## What is being asked
An exact copy of all the data below is needed, without its pictures.

## Dataset content
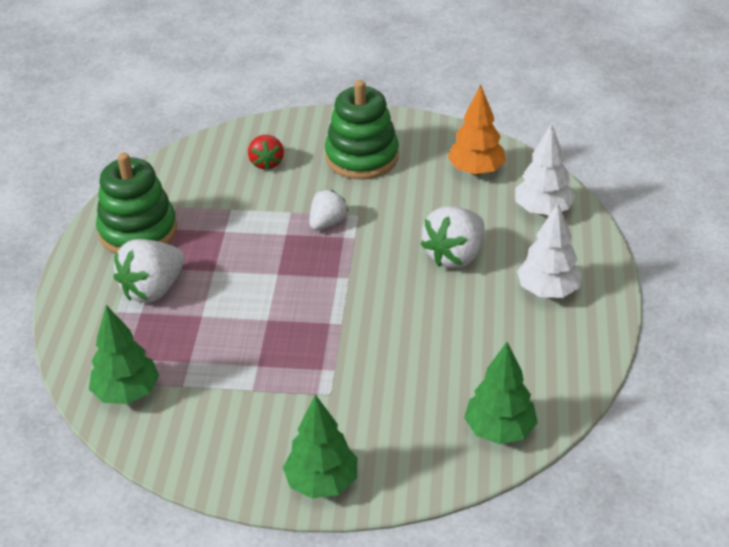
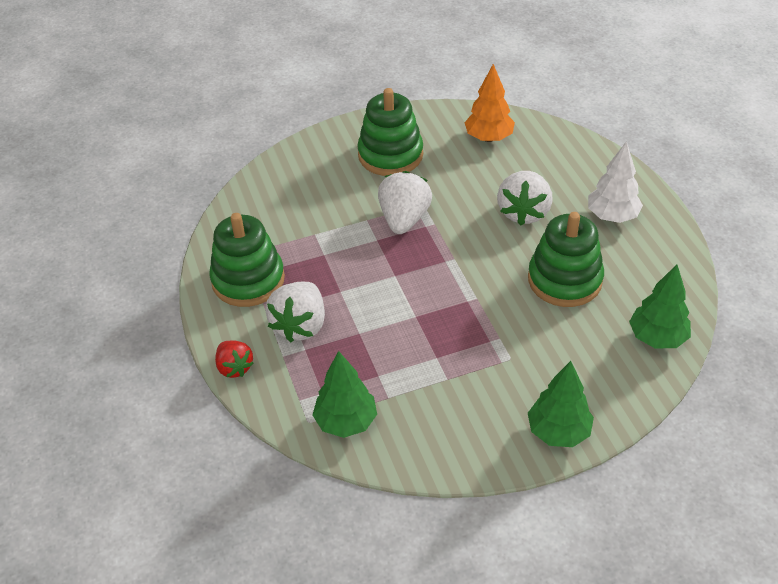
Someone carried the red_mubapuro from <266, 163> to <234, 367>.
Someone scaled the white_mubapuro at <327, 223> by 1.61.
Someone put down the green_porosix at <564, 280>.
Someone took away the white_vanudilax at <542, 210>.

## Answer to this task
Someone carried the red_mubapuro from <266, 163> to <234, 367>.
Someone scaled the white_mubapuro at <327, 223> by 1.61.
Someone put down the green_porosix at <564, 280>.
Someone took away the white_vanudilax at <542, 210>.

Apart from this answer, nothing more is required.